(How to complete this task): Return, word for word, the lines of the listing below from the one with "GPS pin RX: D6 -> D10" through the one with "MATRIX1 pin CS: D8 -> D3", and no other lines.
Start of Data for analysis
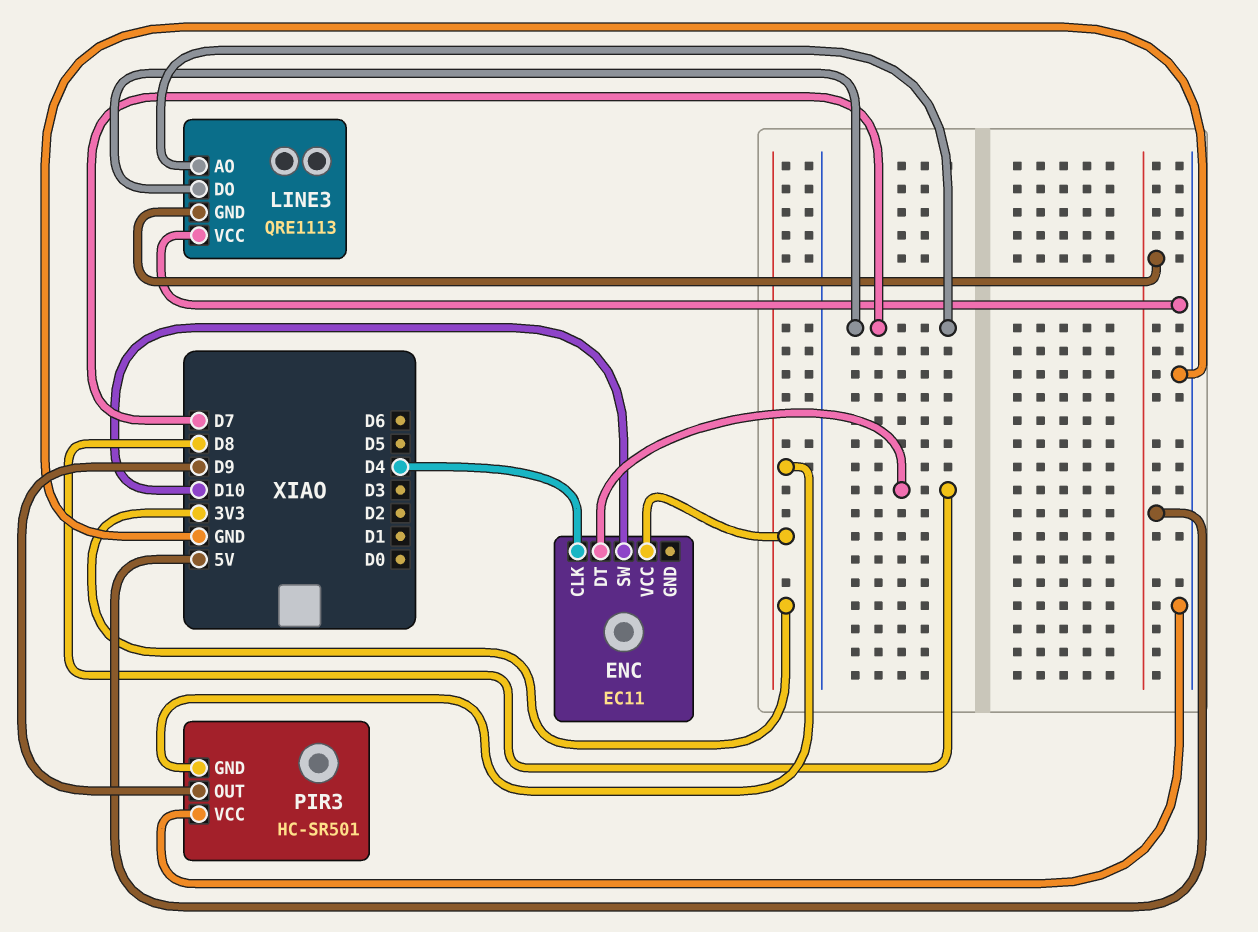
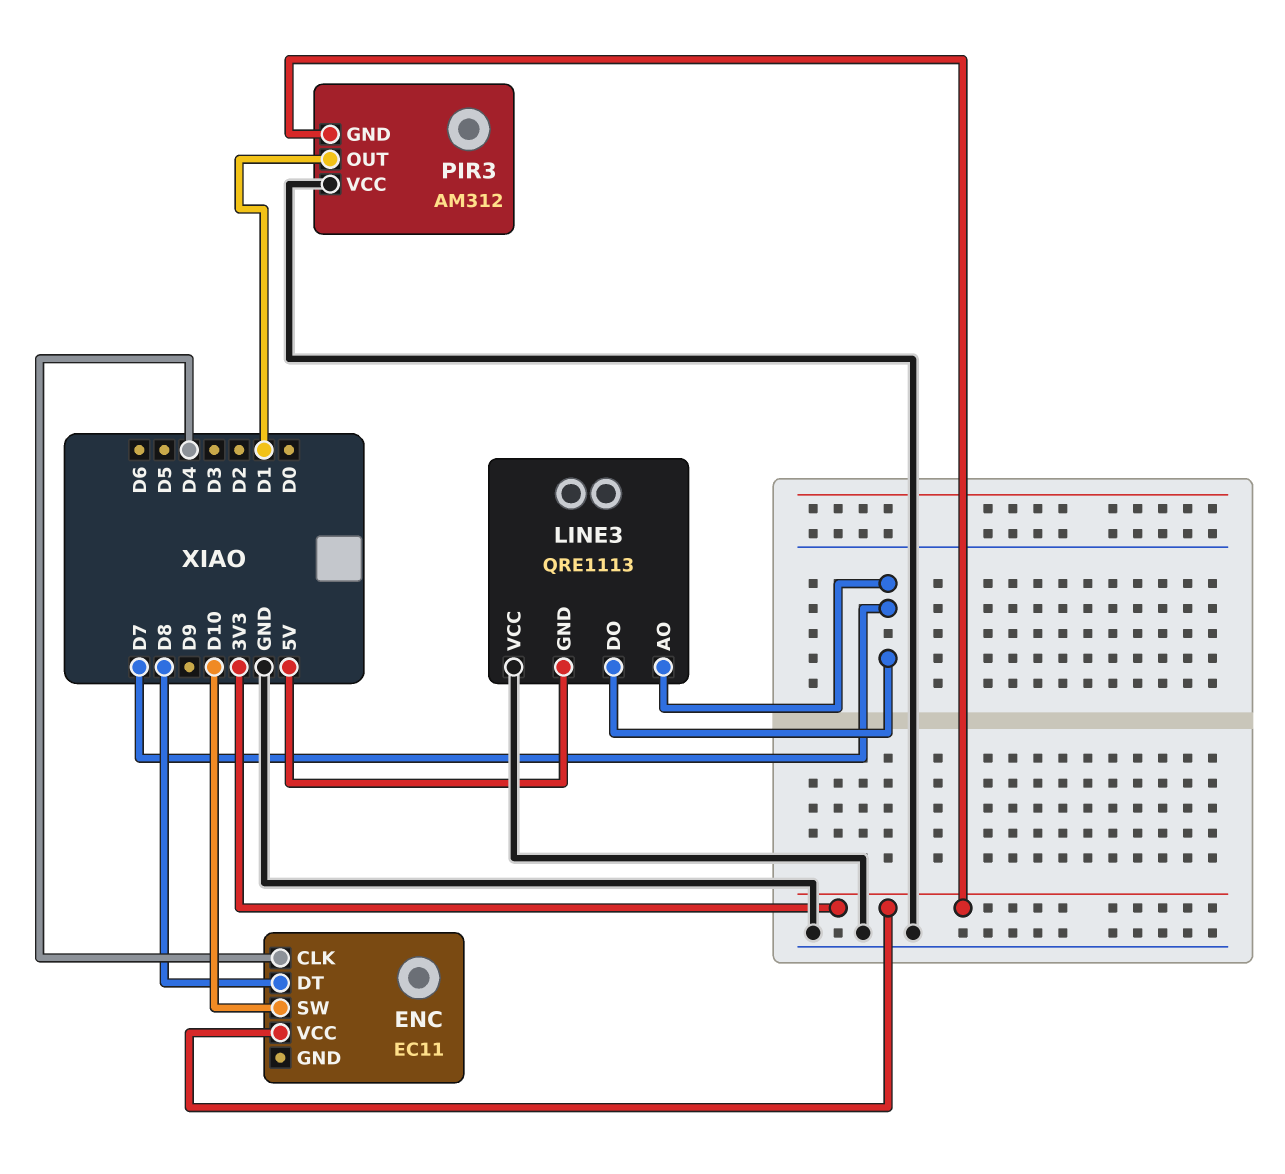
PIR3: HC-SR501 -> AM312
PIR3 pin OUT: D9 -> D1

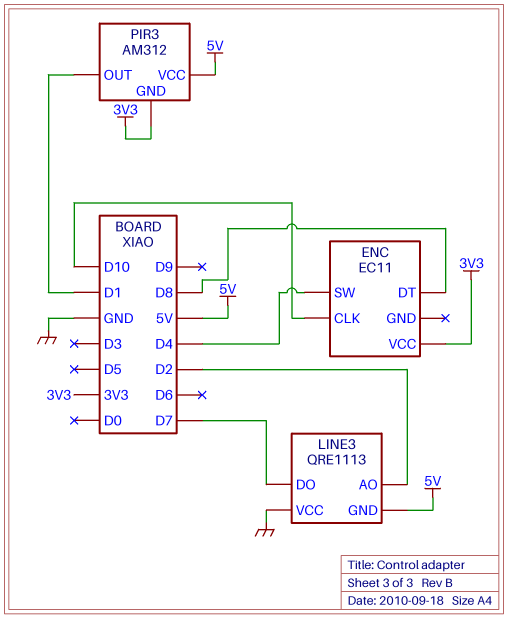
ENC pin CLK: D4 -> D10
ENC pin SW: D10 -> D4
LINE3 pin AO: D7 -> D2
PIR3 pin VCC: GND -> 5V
End of Data for analysis
Start of Data for analysis
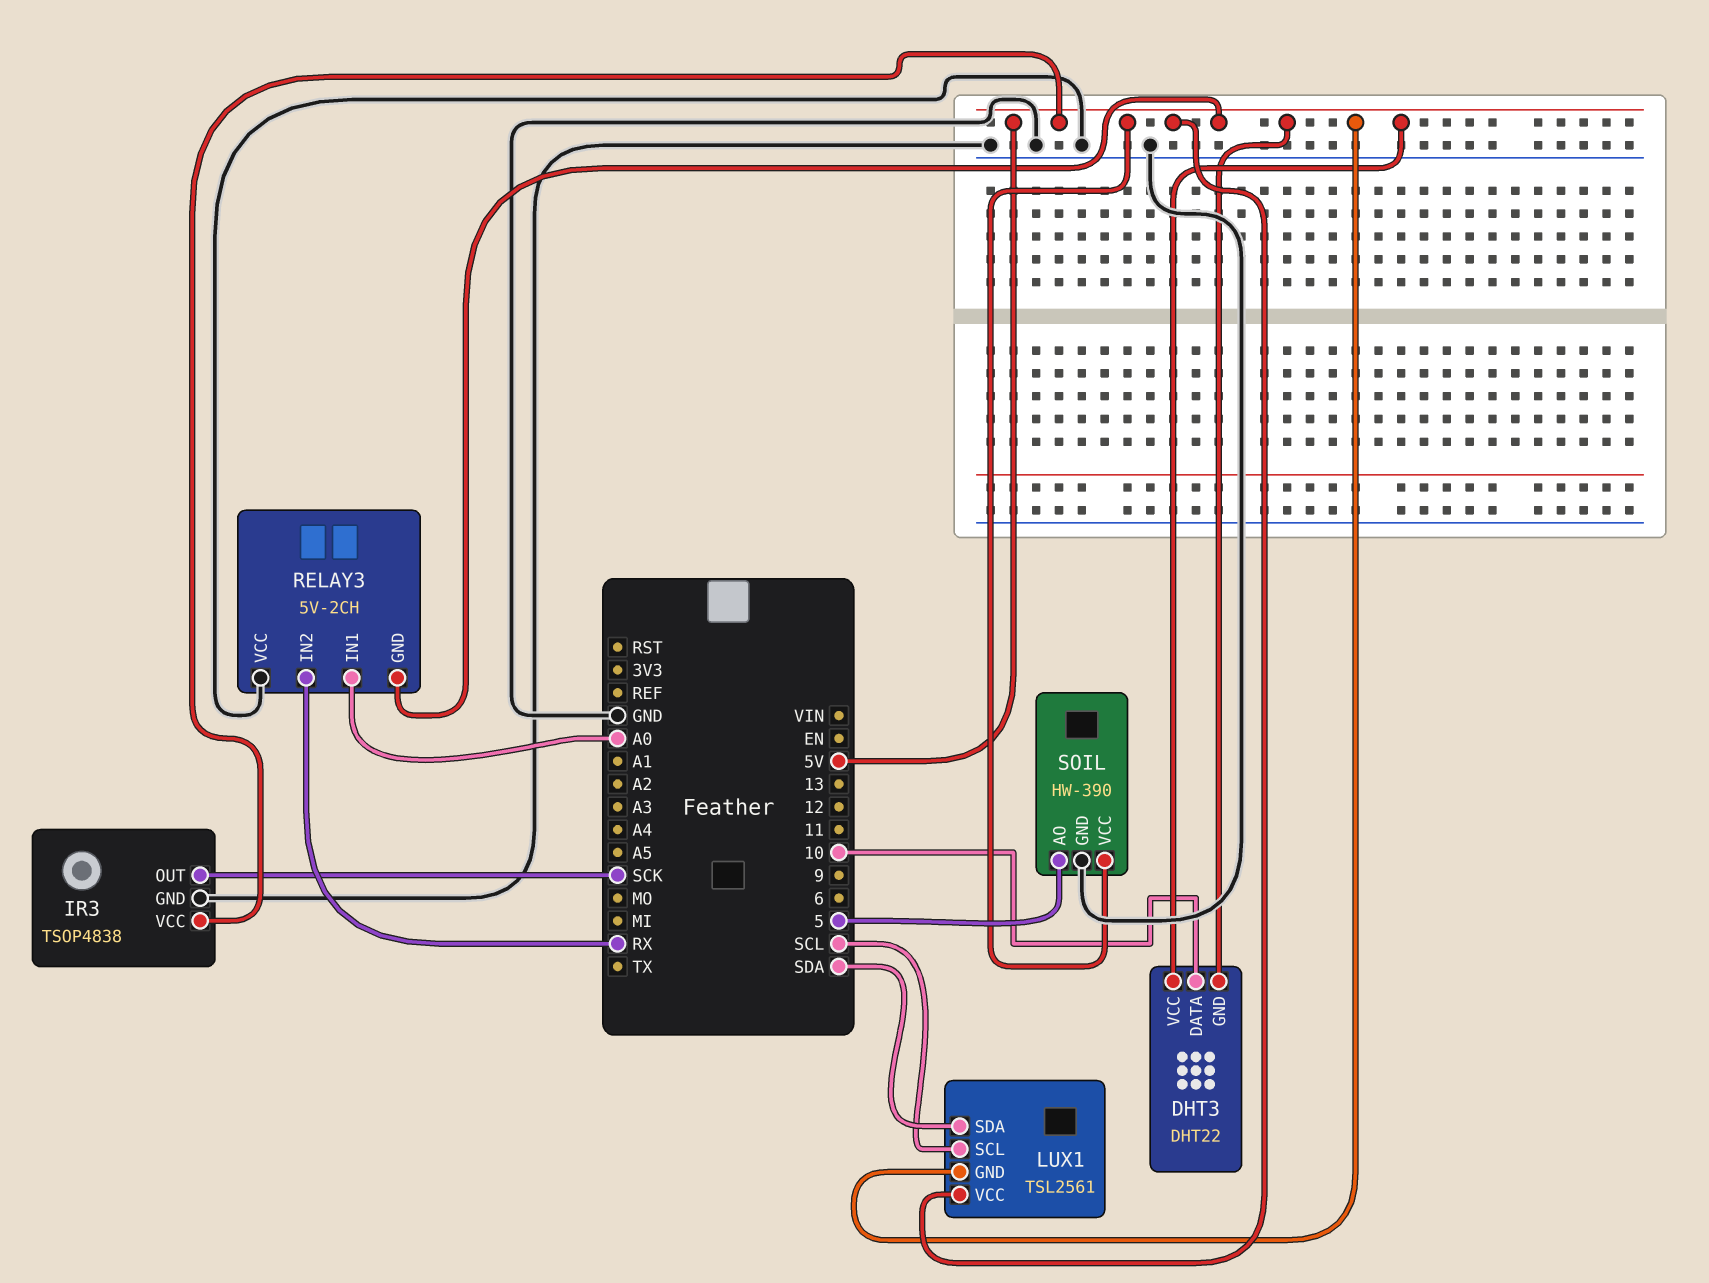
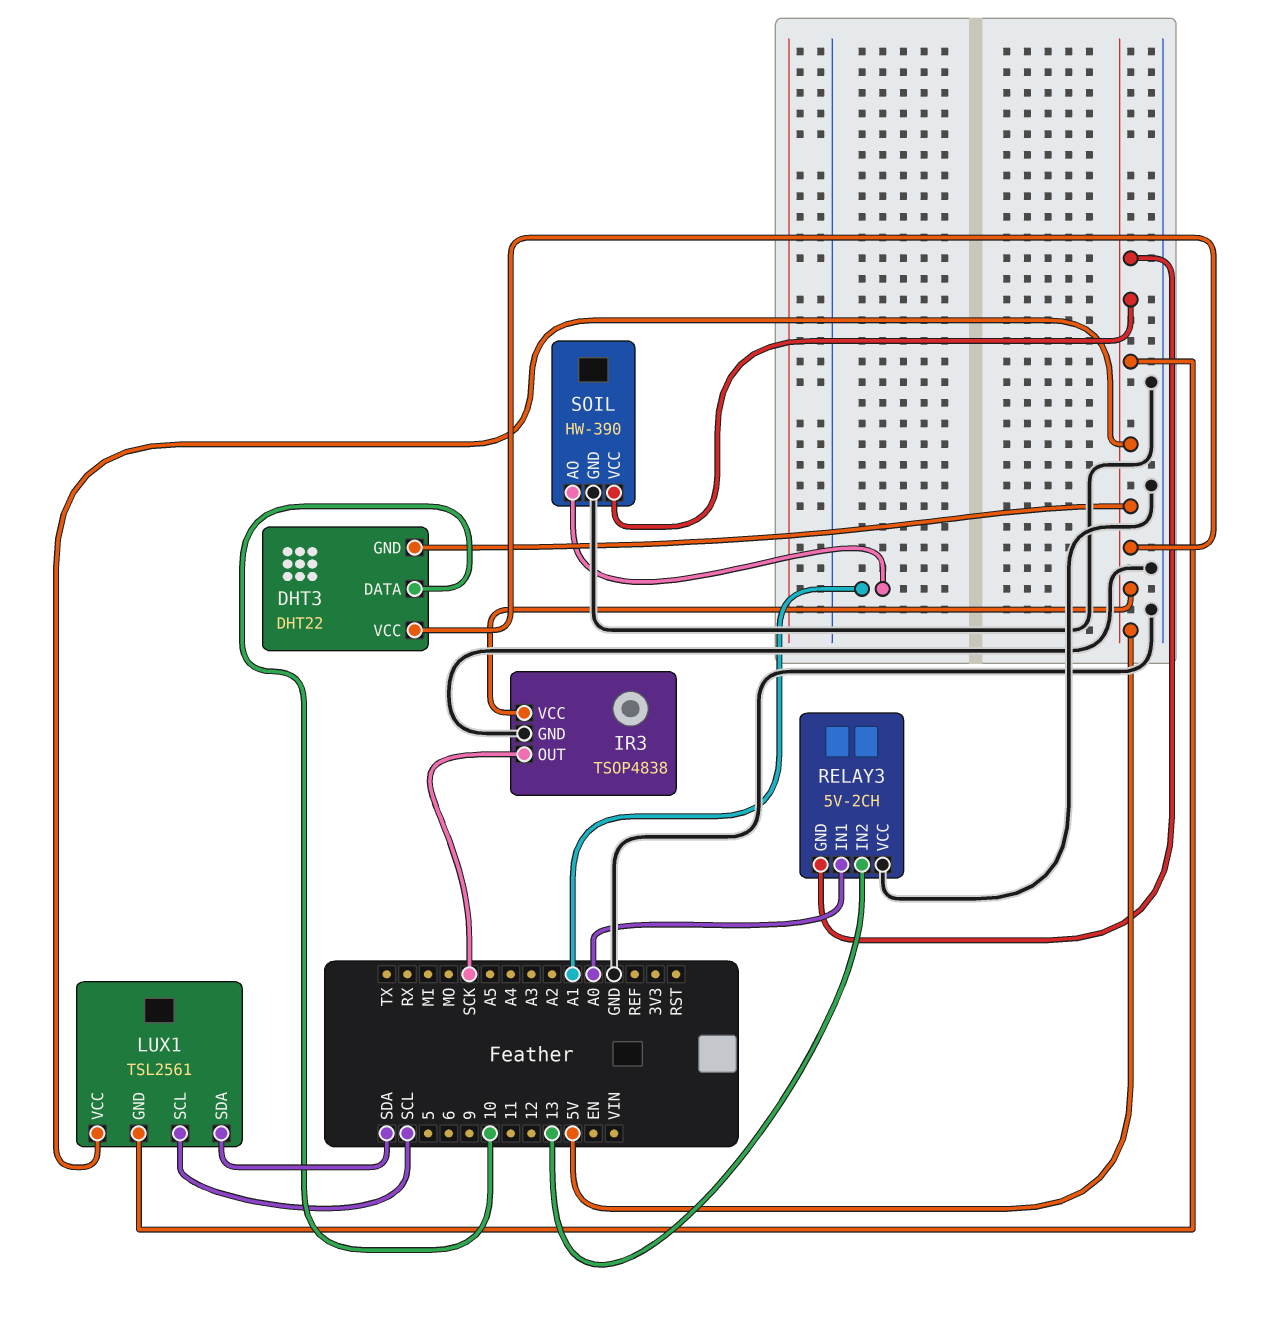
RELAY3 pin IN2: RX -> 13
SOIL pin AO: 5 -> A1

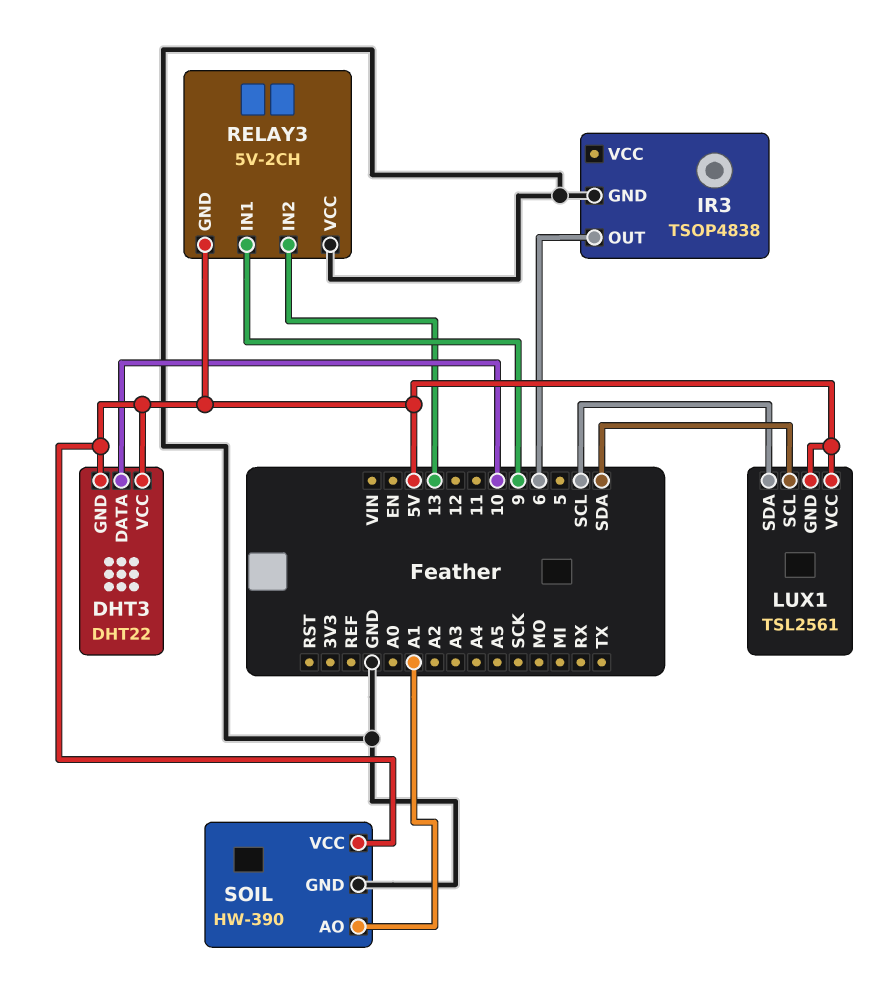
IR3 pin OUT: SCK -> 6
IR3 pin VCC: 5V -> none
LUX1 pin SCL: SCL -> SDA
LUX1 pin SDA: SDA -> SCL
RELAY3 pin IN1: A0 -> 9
End of Data for analysis
Start of Data for analysis
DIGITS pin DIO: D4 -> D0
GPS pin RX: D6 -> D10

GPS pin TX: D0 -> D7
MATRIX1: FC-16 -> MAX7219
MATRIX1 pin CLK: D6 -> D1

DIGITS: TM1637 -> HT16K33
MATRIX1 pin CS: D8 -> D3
End of Data for analysis
(Your solution):
GPS pin RX: D6 -> D10

GPS pin TX: D0 -> D7
MATRIX1: FC-16 -> MAX7219
MATRIX1 pin CLK: D6 -> D1

DIGITS: TM1637 -> HT16K33
MATRIX1 pin CS: D8 -> D3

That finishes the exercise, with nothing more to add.